* _TASK OBJECTIVE_: Filter this listing down to the lines that contain the word "switch", and copy them.

┄┄┄┄┄┄┄┄┄┄

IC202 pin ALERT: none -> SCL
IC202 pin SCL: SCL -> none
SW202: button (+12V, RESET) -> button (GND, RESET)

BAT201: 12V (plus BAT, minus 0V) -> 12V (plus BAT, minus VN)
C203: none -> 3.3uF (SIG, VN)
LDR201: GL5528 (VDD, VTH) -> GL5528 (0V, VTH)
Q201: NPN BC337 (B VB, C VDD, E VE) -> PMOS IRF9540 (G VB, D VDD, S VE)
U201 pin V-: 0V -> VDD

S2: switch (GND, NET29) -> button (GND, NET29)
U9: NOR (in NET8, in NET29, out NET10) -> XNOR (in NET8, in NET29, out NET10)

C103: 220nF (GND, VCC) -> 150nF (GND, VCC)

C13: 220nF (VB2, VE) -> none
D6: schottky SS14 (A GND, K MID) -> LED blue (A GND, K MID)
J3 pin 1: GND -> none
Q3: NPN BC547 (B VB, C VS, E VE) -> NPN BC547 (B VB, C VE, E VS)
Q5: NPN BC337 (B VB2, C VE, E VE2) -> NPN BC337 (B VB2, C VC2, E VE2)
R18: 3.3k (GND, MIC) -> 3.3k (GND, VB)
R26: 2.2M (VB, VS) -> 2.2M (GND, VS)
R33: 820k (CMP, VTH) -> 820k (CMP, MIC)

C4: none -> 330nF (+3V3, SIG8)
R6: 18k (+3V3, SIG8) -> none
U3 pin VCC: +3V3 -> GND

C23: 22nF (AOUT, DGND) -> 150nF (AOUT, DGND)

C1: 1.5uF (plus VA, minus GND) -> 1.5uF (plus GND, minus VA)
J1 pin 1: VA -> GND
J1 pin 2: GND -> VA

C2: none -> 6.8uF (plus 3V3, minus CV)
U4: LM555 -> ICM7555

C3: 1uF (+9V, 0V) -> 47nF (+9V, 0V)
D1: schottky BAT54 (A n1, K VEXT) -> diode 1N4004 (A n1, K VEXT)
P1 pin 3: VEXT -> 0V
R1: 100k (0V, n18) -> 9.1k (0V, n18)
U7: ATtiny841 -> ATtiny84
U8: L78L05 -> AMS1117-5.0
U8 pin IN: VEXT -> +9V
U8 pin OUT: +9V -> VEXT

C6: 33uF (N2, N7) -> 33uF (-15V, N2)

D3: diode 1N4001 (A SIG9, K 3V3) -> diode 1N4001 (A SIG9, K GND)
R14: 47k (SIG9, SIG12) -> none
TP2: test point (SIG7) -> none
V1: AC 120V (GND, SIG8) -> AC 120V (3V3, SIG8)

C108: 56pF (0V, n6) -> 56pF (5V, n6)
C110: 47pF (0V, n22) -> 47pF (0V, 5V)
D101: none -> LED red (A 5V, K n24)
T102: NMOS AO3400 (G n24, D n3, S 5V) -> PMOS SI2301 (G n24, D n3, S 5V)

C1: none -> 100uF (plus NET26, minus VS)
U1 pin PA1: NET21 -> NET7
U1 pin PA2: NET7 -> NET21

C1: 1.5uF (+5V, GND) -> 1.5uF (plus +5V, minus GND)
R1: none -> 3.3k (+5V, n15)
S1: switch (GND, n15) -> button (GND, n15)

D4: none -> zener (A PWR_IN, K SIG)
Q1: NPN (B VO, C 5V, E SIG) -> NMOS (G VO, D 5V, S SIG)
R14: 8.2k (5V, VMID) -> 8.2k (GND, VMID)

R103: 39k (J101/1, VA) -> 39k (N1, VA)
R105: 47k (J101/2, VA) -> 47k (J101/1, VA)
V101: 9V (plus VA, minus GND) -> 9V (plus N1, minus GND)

┄┄┄┄┄┄┄┄┄┄

* _TASK RESPONSE_:
S2: switch (GND, NET29) -> button (GND, NET29)
S1: switch (GND, n15) -> button (GND, n15)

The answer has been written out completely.